What you should do: The reply should reproduce every line of the data below word for word, minus any images.

<<<<

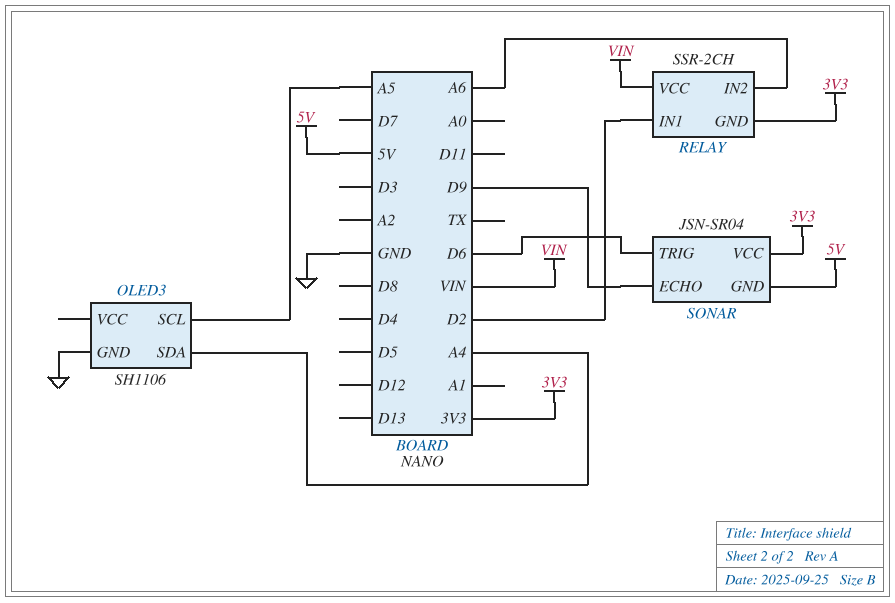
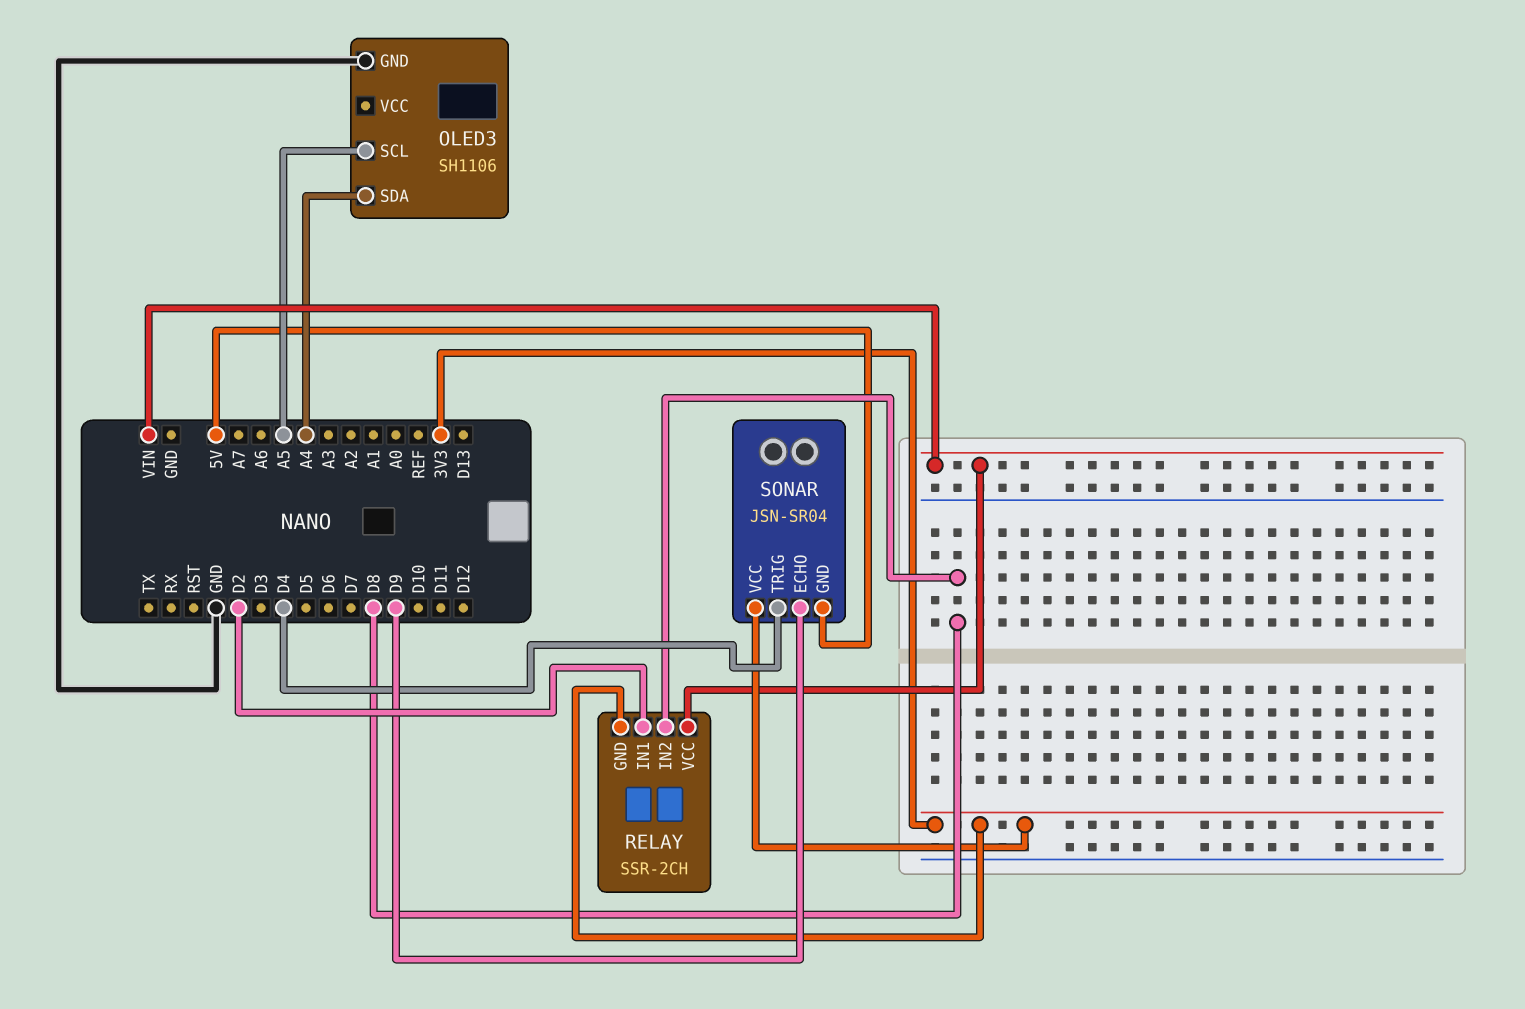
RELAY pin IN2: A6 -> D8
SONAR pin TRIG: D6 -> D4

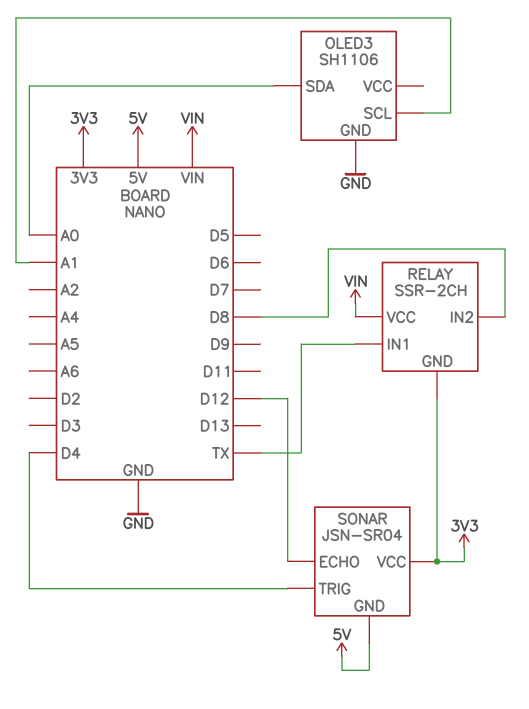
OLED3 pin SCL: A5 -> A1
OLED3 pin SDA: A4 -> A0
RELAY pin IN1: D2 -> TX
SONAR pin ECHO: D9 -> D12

>>>>

Reply to the exercise:
RELAY pin IN2: A6 -> D8
SONAR pin TRIG: D6 -> D4

OLED3 pin SCL: A5 -> A1
OLED3 pin SDA: A4 -> A0
RELAY pin IN1: D2 -> TX
SONAR pin ECHO: D9 -> D12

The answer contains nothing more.